## [What you are asked to do]
Make an exact copy of the entries below and leave any picture out of it.

(Records excerpted from a collection)
★ ★ ★ ★ ★ ★ ★
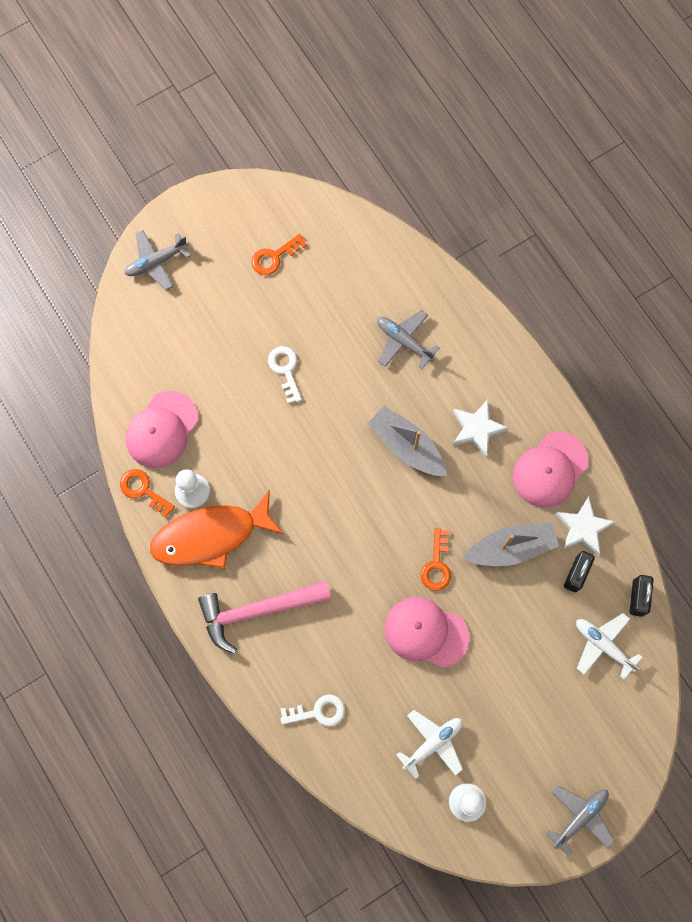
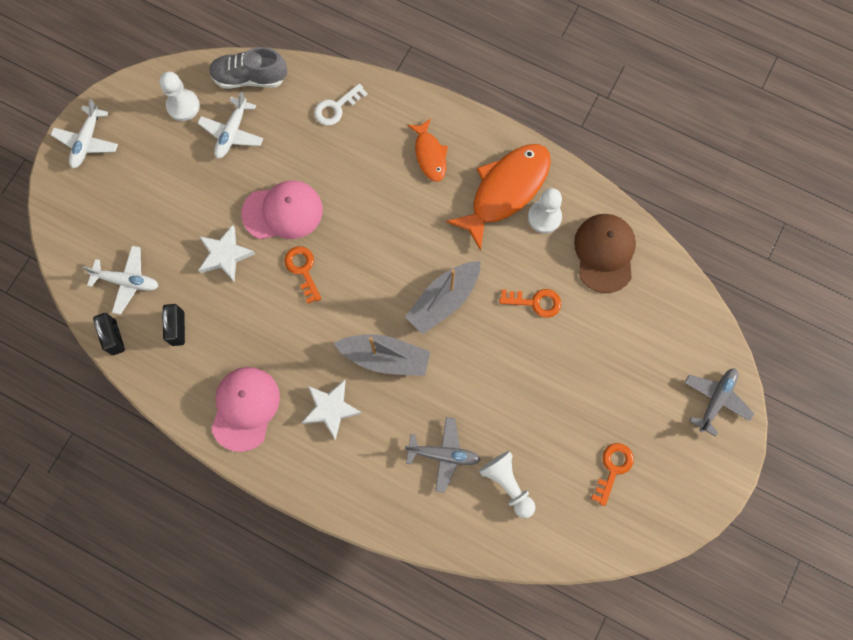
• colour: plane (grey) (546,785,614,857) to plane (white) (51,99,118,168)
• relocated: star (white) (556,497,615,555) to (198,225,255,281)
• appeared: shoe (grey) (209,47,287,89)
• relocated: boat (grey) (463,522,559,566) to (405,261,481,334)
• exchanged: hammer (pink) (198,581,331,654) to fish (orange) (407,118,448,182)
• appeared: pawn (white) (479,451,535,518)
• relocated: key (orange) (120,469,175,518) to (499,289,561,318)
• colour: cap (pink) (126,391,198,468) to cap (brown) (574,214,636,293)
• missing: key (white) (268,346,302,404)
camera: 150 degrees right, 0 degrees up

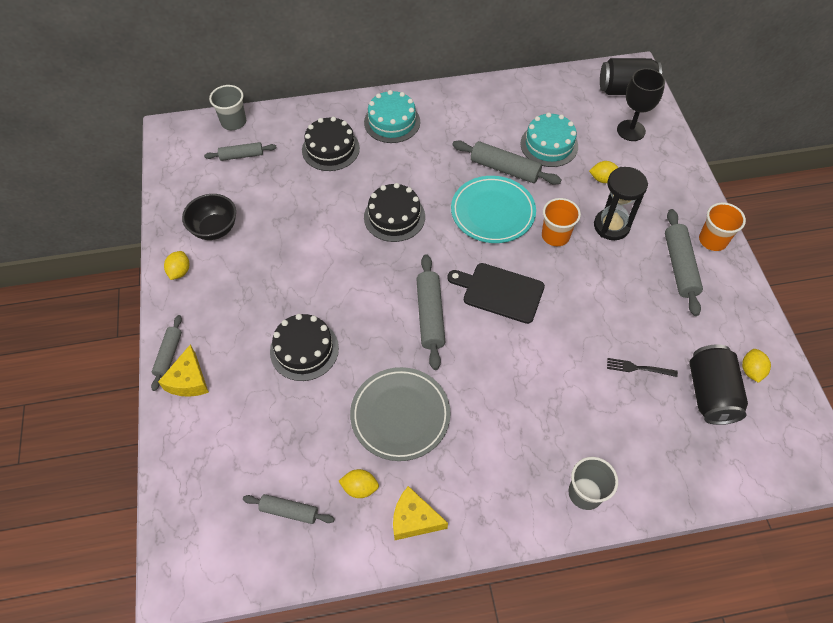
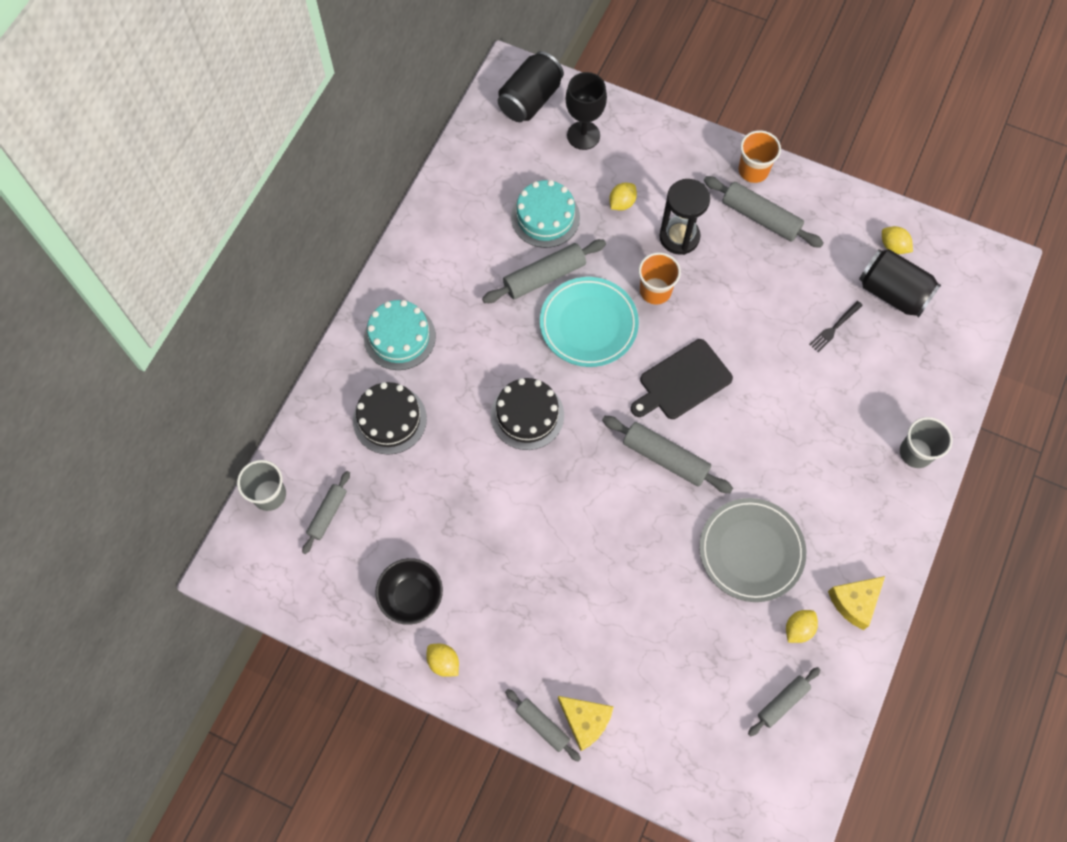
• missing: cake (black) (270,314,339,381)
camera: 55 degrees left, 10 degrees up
★ ★ ★ ★ ★ ★ ★
## [Answer to the exercise]
• colour: plane (grey) (546,785,614,857) to plane (white) (51,99,118,168)
• relocated: star (white) (556,497,615,555) to (198,225,255,281)
• appeared: shoe (grey) (209,47,287,89)
• relocated: boat (grey) (463,522,559,566) to (405,261,481,334)
• exchanged: hammer (pink) (198,581,331,654) to fish (orange) (407,118,448,182)
• appeared: pawn (white) (479,451,535,518)
• relocated: key (orange) (120,469,175,518) to (499,289,561,318)
• colour: cap (pink) (126,391,198,468) to cap (brown) (574,214,636,293)
• missing: key (white) (268,346,302,404)
camera: 150 degrees right, 0 degrees up

• missing: cake (black) (270,314,339,381)
camera: 55 degrees left, 10 degrees up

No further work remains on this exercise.